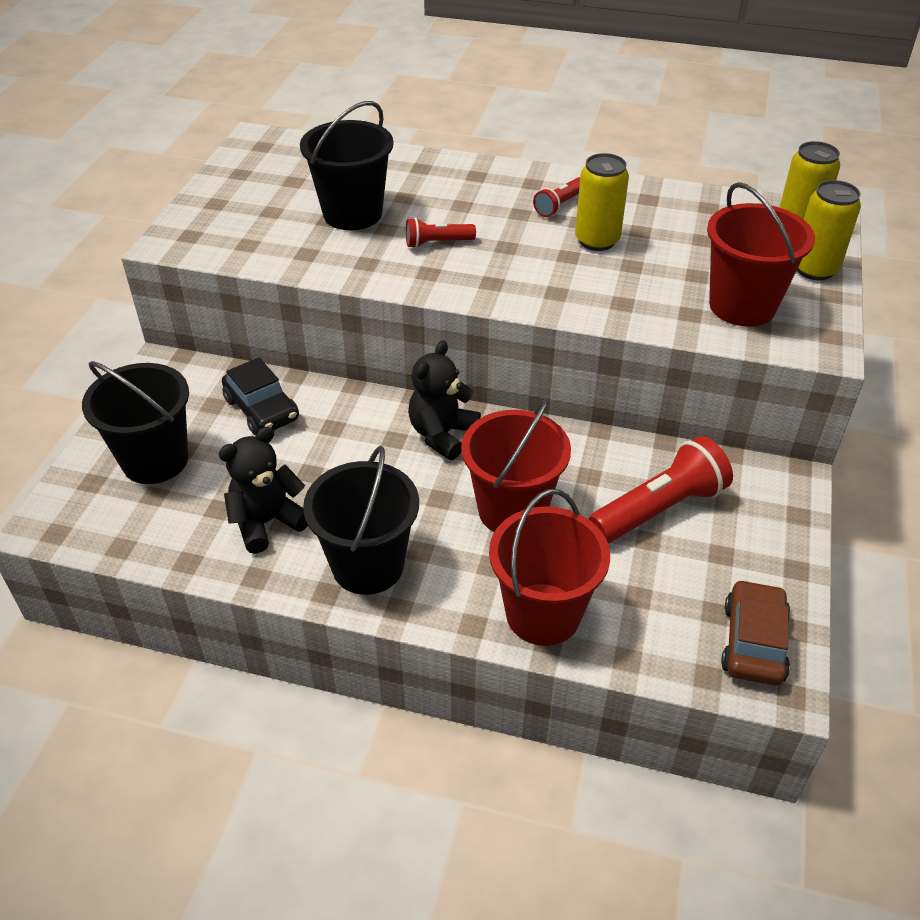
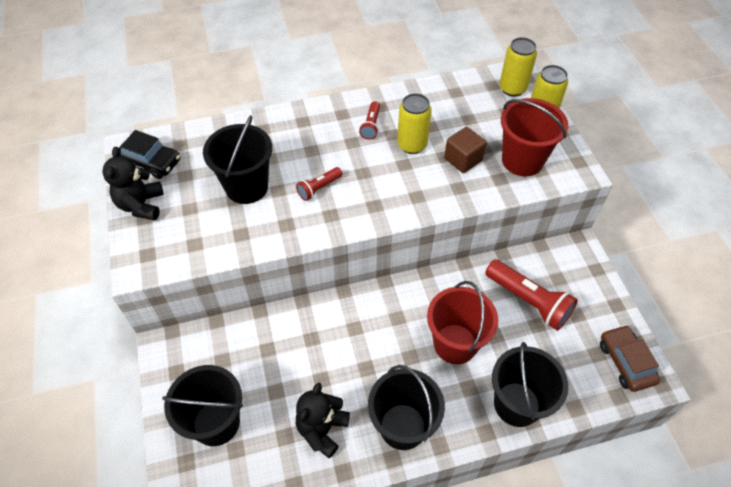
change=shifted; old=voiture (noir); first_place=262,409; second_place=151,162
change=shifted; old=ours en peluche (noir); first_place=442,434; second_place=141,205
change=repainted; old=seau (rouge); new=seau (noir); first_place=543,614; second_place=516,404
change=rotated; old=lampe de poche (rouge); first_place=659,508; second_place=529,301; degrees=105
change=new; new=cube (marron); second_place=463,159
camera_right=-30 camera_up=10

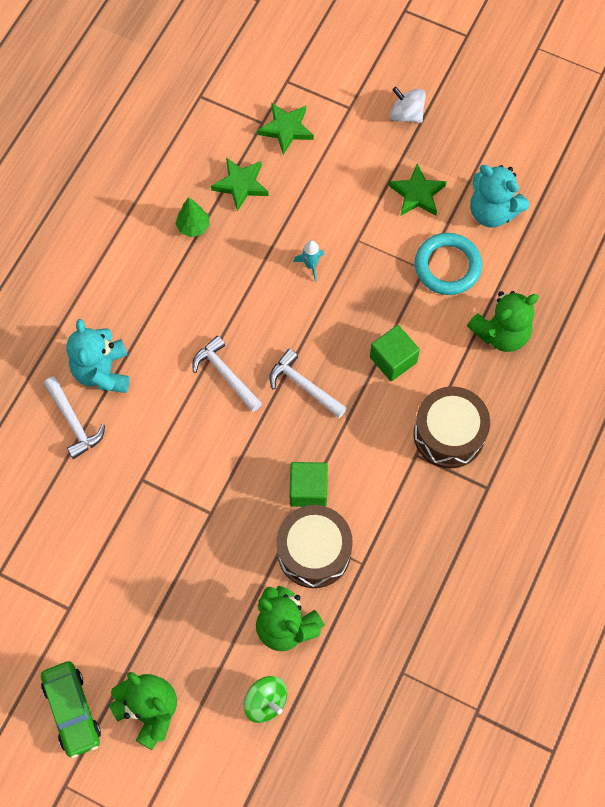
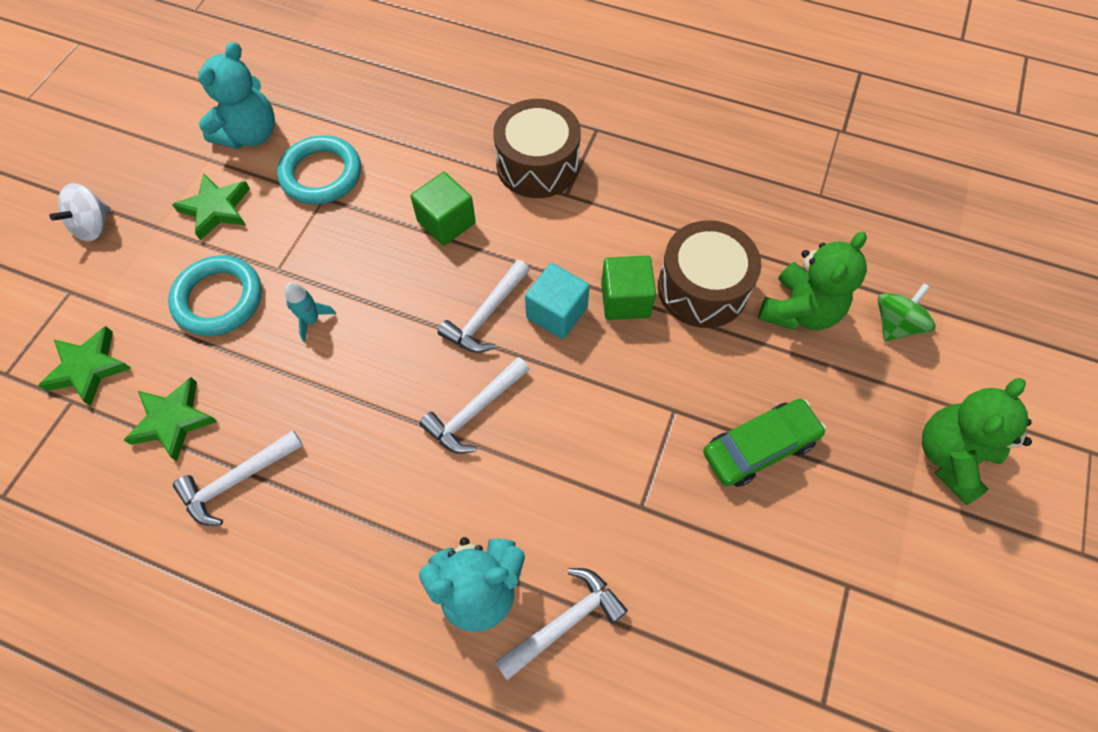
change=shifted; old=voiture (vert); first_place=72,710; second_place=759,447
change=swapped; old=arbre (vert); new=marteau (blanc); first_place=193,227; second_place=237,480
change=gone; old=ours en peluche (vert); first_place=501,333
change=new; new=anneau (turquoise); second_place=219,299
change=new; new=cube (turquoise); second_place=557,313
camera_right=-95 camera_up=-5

————————

**PROBLEM STATEMENT**.
For this exercise, gather every line of the data that contains the word "rouge".

**RESPONSE AREA**.
change=repainted; old=seau (rouge); new=seau (noir); first_place=543,614; second_place=516,404
change=rotated; old=lampe de poche (rouge); first_place=659,508; second_place=529,301; degrees=105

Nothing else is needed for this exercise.